Dataset items:
====================

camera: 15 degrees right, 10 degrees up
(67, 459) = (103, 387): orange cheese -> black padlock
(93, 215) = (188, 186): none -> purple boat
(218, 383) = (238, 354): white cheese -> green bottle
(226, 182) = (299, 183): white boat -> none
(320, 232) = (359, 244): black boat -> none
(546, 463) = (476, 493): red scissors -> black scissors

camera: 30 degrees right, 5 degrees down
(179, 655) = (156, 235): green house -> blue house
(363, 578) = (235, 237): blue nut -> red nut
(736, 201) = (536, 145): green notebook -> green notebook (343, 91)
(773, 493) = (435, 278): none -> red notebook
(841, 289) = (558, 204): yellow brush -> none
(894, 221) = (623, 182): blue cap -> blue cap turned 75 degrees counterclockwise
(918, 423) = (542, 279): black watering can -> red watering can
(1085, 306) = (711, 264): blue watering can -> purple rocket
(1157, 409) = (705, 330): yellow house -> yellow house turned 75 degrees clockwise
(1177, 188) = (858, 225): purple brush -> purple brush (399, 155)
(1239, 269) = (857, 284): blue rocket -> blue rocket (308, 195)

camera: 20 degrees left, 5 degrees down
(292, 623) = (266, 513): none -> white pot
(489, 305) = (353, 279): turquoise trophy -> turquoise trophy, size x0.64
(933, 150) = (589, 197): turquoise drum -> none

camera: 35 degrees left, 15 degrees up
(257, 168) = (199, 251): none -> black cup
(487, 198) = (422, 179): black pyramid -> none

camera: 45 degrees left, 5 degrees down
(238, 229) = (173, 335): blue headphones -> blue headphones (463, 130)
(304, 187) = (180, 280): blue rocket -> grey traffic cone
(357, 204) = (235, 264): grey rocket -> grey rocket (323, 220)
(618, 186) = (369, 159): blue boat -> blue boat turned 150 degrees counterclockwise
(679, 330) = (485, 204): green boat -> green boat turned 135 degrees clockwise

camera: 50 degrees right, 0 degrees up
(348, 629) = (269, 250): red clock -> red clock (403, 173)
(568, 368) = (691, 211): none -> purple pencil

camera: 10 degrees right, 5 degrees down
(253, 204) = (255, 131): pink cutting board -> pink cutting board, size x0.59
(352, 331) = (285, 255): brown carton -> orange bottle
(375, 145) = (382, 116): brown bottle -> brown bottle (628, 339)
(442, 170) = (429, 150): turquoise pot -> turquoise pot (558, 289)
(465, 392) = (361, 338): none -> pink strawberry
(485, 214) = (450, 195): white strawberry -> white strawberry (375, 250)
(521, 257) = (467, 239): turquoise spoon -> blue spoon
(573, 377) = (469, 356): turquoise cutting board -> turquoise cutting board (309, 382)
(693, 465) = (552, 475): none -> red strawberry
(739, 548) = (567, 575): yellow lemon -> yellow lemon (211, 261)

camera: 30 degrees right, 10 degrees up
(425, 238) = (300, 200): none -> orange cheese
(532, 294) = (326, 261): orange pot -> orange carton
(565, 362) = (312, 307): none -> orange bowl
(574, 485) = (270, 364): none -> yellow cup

====================

▶ TASK PROMPT
Nothing in the records may be dropped; reproduce them exactly.

▶ EXERCISE RESPONSE
camera: 15 degrees right, 10 degrees up
(67, 459) = (103, 387): orange cheese -> black padlock
(93, 215) = (188, 186): none -> purple boat
(218, 383) = (238, 354): white cheese -> green bottle
(226, 182) = (299, 183): white boat -> none
(320, 232) = (359, 244): black boat -> none
(546, 463) = (476, 493): red scissors -> black scissors

camera: 30 degrees right, 5 degrees down
(179, 655) = (156, 235): green house -> blue house
(363, 578) = (235, 237): blue nut -> red nut
(736, 201) = (536, 145): green notebook -> green notebook (343, 91)
(773, 493) = (435, 278): none -> red notebook
(841, 289) = (558, 204): yellow brush -> none
(894, 221) = (623, 182): blue cap -> blue cap turned 75 degrees counterclockwise
(918, 423) = (542, 279): black watering can -> red watering can
(1085, 306) = (711, 264): blue watering can -> purple rocket
(1157, 409) = (705, 330): yellow house -> yellow house turned 75 degrees clockwise
(1177, 188) = (858, 225): purple brush -> purple brush (399, 155)
(1239, 269) = (857, 284): blue rocket -> blue rocket (308, 195)

camera: 20 degrees left, 5 degrees down
(292, 623) = (266, 513): none -> white pot
(489, 305) = (353, 279): turquoise trophy -> turquoise trophy, size x0.64
(933, 150) = (589, 197): turquoise drum -> none

camera: 35 degrees left, 15 degrees up
(257, 168) = (199, 251): none -> black cup
(487, 198) = (422, 179): black pyramid -> none

camera: 45 degrees left, 5 degrees down
(238, 229) = (173, 335): blue headphones -> blue headphones (463, 130)
(304, 187) = (180, 280): blue rocket -> grey traffic cone
(357, 204) = (235, 264): grey rocket -> grey rocket (323, 220)
(618, 186) = (369, 159): blue boat -> blue boat turned 150 degrees counterclockwise
(679, 330) = (485, 204): green boat -> green boat turned 135 degrees clockwise

camera: 50 degrees right, 0 degrees up
(348, 629) = (269, 250): red clock -> red clock (403, 173)
(568, 368) = (691, 211): none -> purple pencil

camera: 10 degrees right, 5 degrees down
(253, 204) = (255, 131): pink cutting board -> pink cutting board, size x0.59
(352, 331) = (285, 255): brown carton -> orange bottle
(375, 145) = (382, 116): brown bottle -> brown bottle (628, 339)
(442, 170) = (429, 150): turquoise pot -> turquoise pot (558, 289)
(465, 392) = (361, 338): none -> pink strawberry
(485, 214) = (450, 195): white strawberry -> white strawberry (375, 250)
(521, 257) = (467, 239): turquoise spoon -> blue spoon
(573, 377) = (469, 356): turquoise cutting board -> turquoise cutting board (309, 382)
(693, 465) = (552, 475): none -> red strawberry
(739, 548) = (567, 575): yellow lemon -> yellow lemon (211, 261)

camera: 30 degrees right, 10 degrees up
(425, 238) = (300, 200): none -> orange cheese
(532, 294) = (326, 261): orange pot -> orange carton
(565, 362) = (312, 307): none -> orange bowl
(574, 485) = (270, 364): none -> yellow cup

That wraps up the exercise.